PROBLEM REQUIREMENTS: Recast the records as a numbered list, omitting blank lines, from the line containing "7: 4:47 -> 5:09" up to and including the line containing "19: none -> 6:37".

RECORDED INFORMATION:
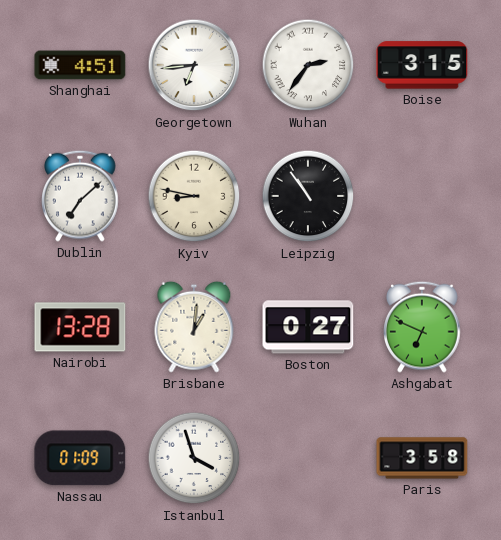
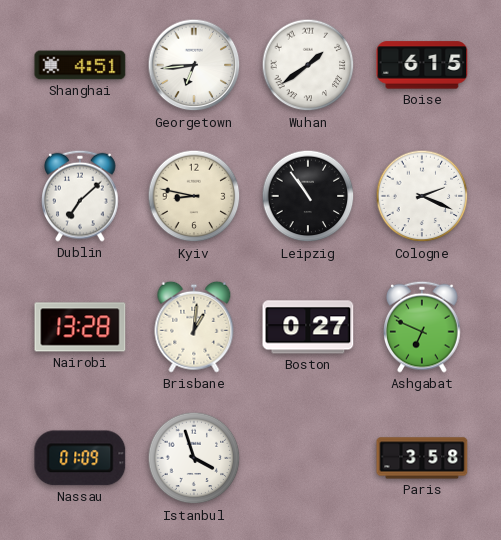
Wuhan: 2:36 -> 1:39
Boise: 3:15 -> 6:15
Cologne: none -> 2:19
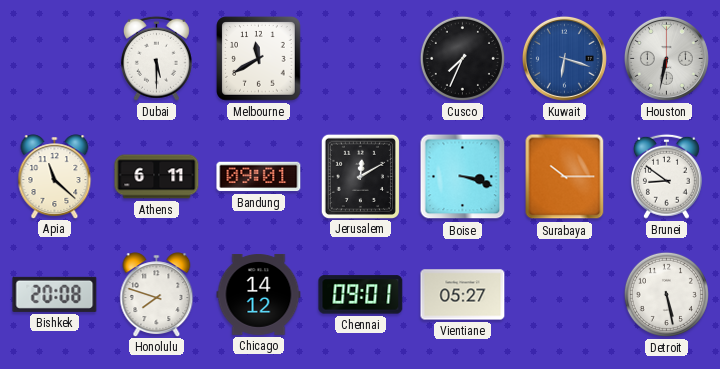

--

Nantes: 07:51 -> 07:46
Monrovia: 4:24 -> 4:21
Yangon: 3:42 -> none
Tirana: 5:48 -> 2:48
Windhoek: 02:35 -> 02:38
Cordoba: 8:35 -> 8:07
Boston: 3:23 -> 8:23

==

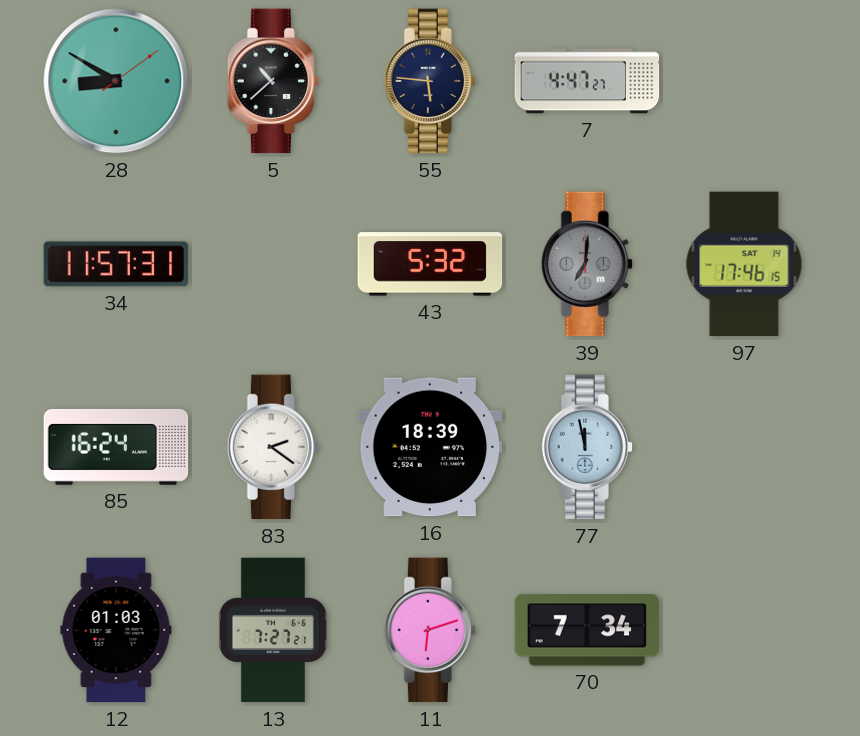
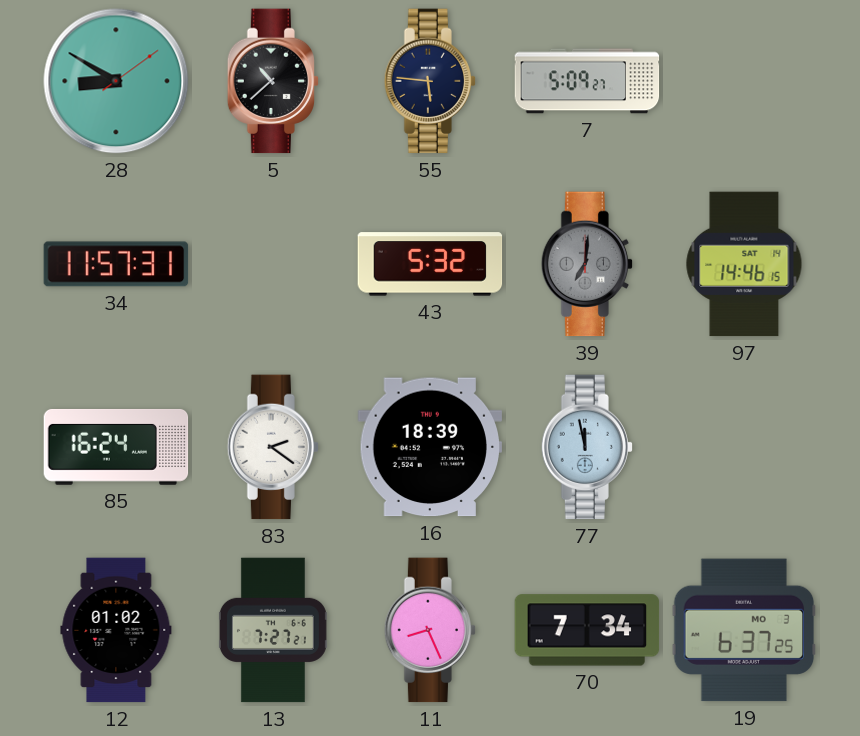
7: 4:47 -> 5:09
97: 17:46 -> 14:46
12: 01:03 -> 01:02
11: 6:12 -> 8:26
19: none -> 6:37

THE SOLUTION:
1. 7: 4:47 -> 5:09
2. 97: 17:46 -> 14:46
3. 12: 01:03 -> 01:02
4. 11: 6:12 -> 8:26
5. 19: none -> 6:37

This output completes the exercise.